- **Problem requirements**:
Please reproduce the material below word for word, from start to finish, and leave the pictures out.
◇ ◇ ◇ ◇
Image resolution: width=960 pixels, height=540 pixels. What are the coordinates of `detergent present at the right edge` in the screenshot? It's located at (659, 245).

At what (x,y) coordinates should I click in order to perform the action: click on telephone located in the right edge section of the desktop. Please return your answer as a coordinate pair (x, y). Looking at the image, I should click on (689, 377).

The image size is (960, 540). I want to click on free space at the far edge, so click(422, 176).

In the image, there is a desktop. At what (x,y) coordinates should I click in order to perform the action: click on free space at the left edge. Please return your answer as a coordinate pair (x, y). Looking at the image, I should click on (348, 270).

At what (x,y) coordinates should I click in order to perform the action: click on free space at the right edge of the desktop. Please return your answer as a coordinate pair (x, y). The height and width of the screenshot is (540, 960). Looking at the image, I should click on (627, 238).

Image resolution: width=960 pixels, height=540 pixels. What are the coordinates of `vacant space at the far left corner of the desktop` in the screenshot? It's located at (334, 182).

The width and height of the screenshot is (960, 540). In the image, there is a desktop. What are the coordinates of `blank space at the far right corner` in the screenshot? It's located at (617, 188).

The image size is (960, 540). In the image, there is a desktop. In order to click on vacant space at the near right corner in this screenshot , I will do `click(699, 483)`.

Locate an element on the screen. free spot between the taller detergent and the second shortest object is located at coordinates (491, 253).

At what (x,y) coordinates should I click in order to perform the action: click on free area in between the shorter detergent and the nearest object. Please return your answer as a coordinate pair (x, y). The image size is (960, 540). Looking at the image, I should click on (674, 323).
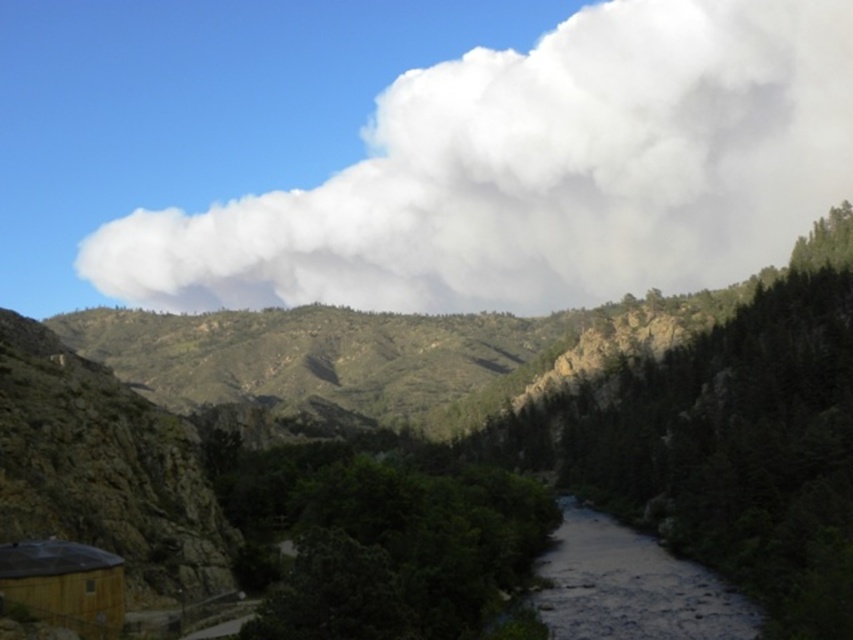
Is white fluffy cloud at upper center in front of dark gray smooth river at center?

That is False.

Can you confirm if white fluffy cloud at upper center is taller than dark gray smooth river at center?

Yes.

Who is more forward, [759,156] or [734,608]?

Point [734,608] is more forward.

Where is `white fluffy cloud at upper center`? The height and width of the screenshot is (640, 853). white fluffy cloud at upper center is located at coordinates (538, 173).

Is point (612, 12) closer to viewer compared to point (9, 561)?

No, (612, 12) is further to viewer.

Can you confirm if white fluffy cloud at upper center is positioned above brown wooden hut at lower left?

Indeed, white fluffy cloud at upper center is positioned over brown wooden hut at lower left.

Consider the image. Who is more forward, (618, 42) or (10, 600)?

Point (10, 600) is in front.

At what (x,y) coordinates should I click in order to perform the action: click on white fluffy cloud at upper center. Please return your answer as a coordinate pair (x, y). This screenshot has height=640, width=853. Looking at the image, I should click on (538, 173).

Who is taller, dark gray smooth river at center or brown wooden hut at lower left?

With more height is dark gray smooth river at center.

Based on the photo, does dark gray smooth river at center have a greater height compared to brown wooden hut at lower left?

Indeed, dark gray smooth river at center has a greater height compared to brown wooden hut at lower left.

Is point (637, 566) behind point (27, 600)?

Yes, point (637, 566) is behind point (27, 600).

Where is `dark gray smooth river at center`? dark gray smooth river at center is located at coordinates (630, 586).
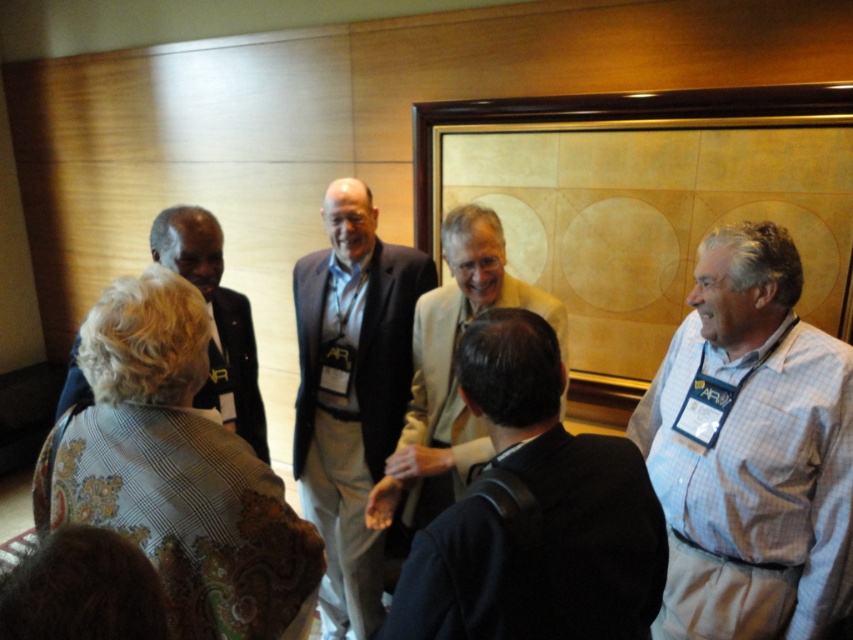
Question: Which object is farther from the camera taking this photo?

Choices:
 (A) patterned fabric jacket at center
 (B) black fabric suit at left

Answer: (A)

Question: Which point is farther from the camera taking this photo?

Choices:
 (A) (222, 412)
 (B) (352, 198)
 (C) (374, 573)
 (D) (466, 490)

Answer: (C)

Question: Can you confirm if white checkered shirt at right is positioned to the right of black fabric suit at left?

Choices:
 (A) no
 (B) yes

Answer: (B)

Question: Is black fabric suit at left in front of patterned fabric jacket at center?

Choices:
 (A) yes
 (B) no

Answer: (A)

Question: Considering the relative positions of dark blue sweater at center and light beige suit at center in the image provided, where is dark blue sweater at center located with respect to light beige suit at center?

Choices:
 (A) left
 (B) right

Answer: (B)

Question: Which object is positioned farthest from the dark blue suit at center?

Choices:
 (A) patterned fabric jacket at center
 (B) dark blue sweater at center
 (C) black fabric suit at left

Answer: (B)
◇ ◇ ◇ ◇
- **Task response**:
Image resolution: width=960 pixels, height=540 pixels. What are the coordinates of `detergent present at the right edge` in the screenshot? It's located at (659, 245).

At what (x,y) coordinates should I click in order to perform the action: click on telephone located in the right edge section of the desktop. Please return your answer as a coordinate pair (x, y). Looking at the image, I should click on (689, 377).

The image size is (960, 540). I want to click on free space at the far edge, so click(422, 176).

In the image, there is a desktop. At what (x,y) coordinates should I click in order to perform the action: click on free space at the left edge. Please return your answer as a coordinate pair (x, y). Looking at the image, I should click on (348, 270).

At what (x,y) coordinates should I click in order to perform the action: click on free space at the right edge of the desktop. Please return your answer as a coordinate pair (x, y). The height and width of the screenshot is (540, 960). Looking at the image, I should click on (627, 238).

Image resolution: width=960 pixels, height=540 pixels. What are the coordinates of `vacant space at the far left corner of the desktop` in the screenshot? It's located at (334, 182).

The width and height of the screenshot is (960, 540). In the image, there is a desktop. What are the coordinates of `blank space at the far right corner` in the screenshot? It's located at (617, 188).

The image size is (960, 540). In the image, there is a desktop. In order to click on vacant space at the near right corner in this screenshot , I will do `click(699, 483)`.

Locate an element on the screen. free spot between the taller detergent and the second shortest object is located at coordinates (491, 253).

At what (x,y) coordinates should I click in order to perform the action: click on free area in between the shorter detergent and the nearest object. Please return your answer as a coordinate pair (x, y). The image size is (960, 540). Looking at the image, I should click on (674, 323).
Is white fluffy cloud at upper center in front of dark gray smooth river at center?

That is False.

Can you confirm if white fluffy cloud at upper center is taller than dark gray smooth river at center?

Yes.

Who is more forward, [759,156] or [734,608]?

Point [734,608] is more forward.

Where is `white fluffy cloud at upper center`? The height and width of the screenshot is (640, 853). white fluffy cloud at upper center is located at coordinates (538, 173).

Is point (612, 12) closer to viewer compared to point (9, 561)?

No, (612, 12) is further to viewer.

Can you confirm if white fluffy cloud at upper center is positioned above brown wooden hut at lower left?

Indeed, white fluffy cloud at upper center is positioned over brown wooden hut at lower left.

Consider the image. Who is more forward, (618, 42) or (10, 600)?

Point (10, 600) is in front.

At what (x,y) coordinates should I click in order to perform the action: click on white fluffy cloud at upper center. Please return your answer as a coordinate pair (x, y). This screenshot has height=640, width=853. Looking at the image, I should click on (538, 173).

Who is taller, dark gray smooth river at center or brown wooden hut at lower left?

With more height is dark gray smooth river at center.

Based on the photo, does dark gray smooth river at center have a greater height compared to brown wooden hut at lower left?

Indeed, dark gray smooth river at center has a greater height compared to brown wooden hut at lower left.

Is point (637, 566) behind point (27, 600)?

Yes, point (637, 566) is behind point (27, 600).

Where is `dark gray smooth river at center`? dark gray smooth river at center is located at coordinates (630, 586).
Question: Which object is farther from the camera taking this photo?

Choices:
 (A) patterned fabric jacket at center
 (B) black fabric suit at left

Answer: (A)

Question: Which point is farther from the camera taking this photo?

Choices:
 (A) (222, 412)
 (B) (352, 198)
 (C) (374, 573)
 (D) (466, 490)

Answer: (C)

Question: Can you confirm if white checkered shirt at right is positioned to the right of black fabric suit at left?

Choices:
 (A) no
 (B) yes

Answer: (B)

Question: Is black fabric suit at left in front of patterned fabric jacket at center?

Choices:
 (A) yes
 (B) no

Answer: (A)

Question: Considering the relative positions of dark blue sweater at center and light beige suit at center in the image provided, where is dark blue sweater at center located with respect to light beige suit at center?

Choices:
 (A) left
 (B) right

Answer: (B)

Question: Which object is positioned farthest from the dark blue suit at center?

Choices:
 (A) patterned fabric jacket at center
 (B) dark blue sweater at center
 (C) black fabric suit at left

Answer: (B)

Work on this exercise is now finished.